## Prompt
Retype, word for word, the line holding "yellow arrow: (432, 88) -> (332, 35), moved" and every line below it to the end of the listing. Leave out the pictures.

## Dataset content
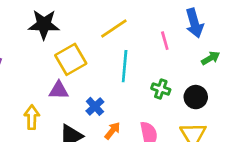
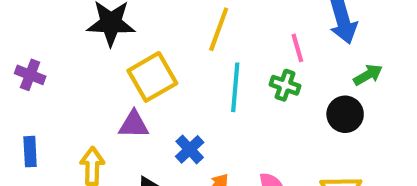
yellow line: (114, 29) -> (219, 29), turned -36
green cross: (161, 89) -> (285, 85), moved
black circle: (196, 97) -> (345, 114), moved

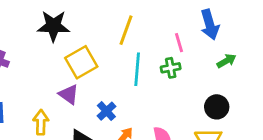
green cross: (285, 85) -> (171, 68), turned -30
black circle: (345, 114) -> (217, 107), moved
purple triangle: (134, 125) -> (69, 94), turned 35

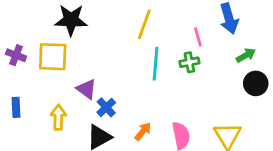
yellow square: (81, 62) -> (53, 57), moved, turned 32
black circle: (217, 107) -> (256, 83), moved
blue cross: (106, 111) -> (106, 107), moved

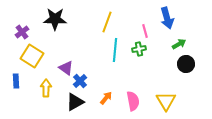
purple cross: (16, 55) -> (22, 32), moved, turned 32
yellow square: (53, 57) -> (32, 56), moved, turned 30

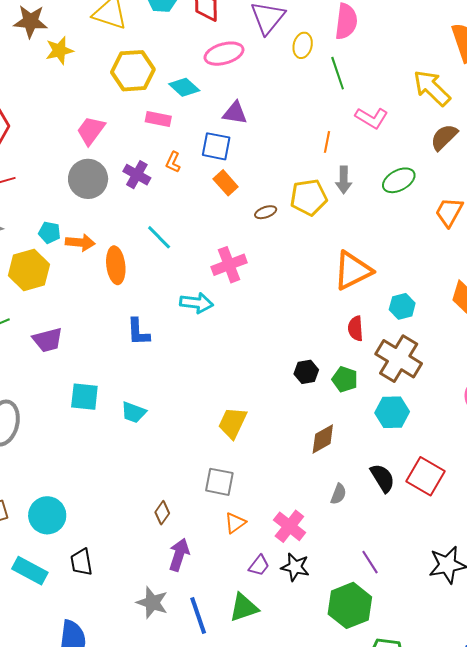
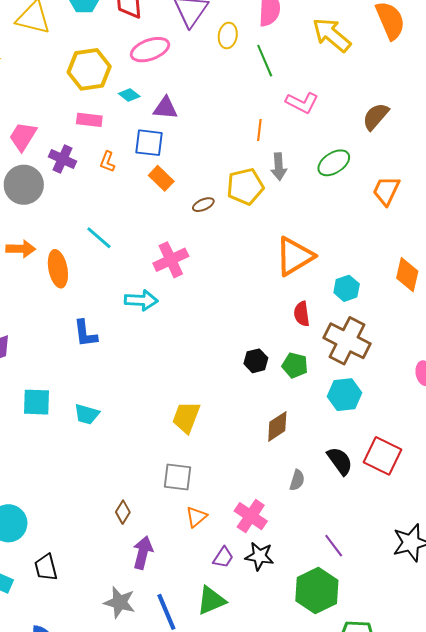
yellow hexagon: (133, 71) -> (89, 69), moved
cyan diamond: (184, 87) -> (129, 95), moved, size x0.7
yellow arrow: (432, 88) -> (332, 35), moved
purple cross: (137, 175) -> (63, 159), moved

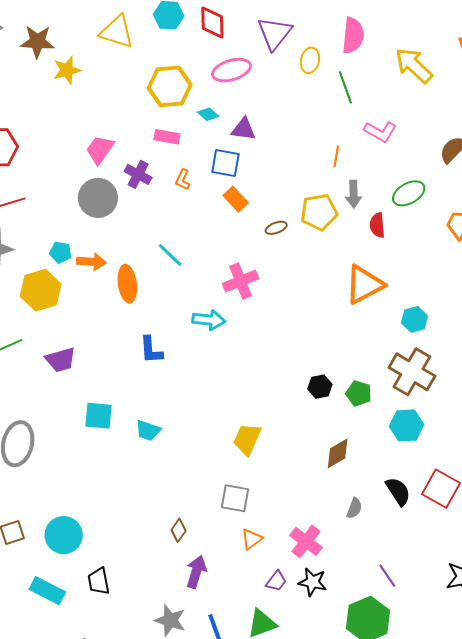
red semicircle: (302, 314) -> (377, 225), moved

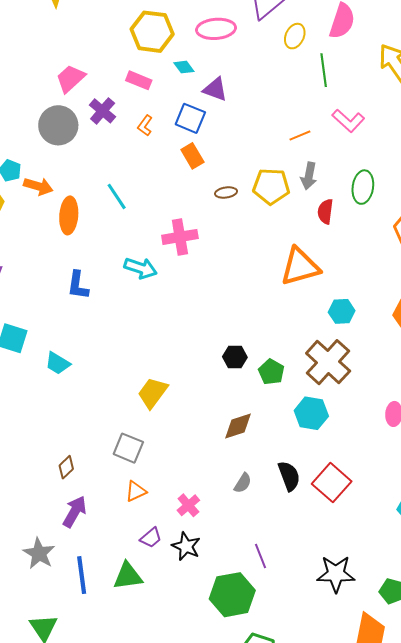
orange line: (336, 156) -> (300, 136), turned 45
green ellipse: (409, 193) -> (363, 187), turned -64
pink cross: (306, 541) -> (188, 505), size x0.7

## Task solution
yellow arrow: (432, 88) -> (332, 35), moved
purple cross: (137, 175) -> (63, 159), moved

red semicircle: (302, 314) -> (377, 225), moved

orange line: (336, 156) -> (300, 136), turned 45
green ellipse: (409, 193) -> (363, 187), turned -64
pink cross: (306, 541) -> (188, 505), size x0.7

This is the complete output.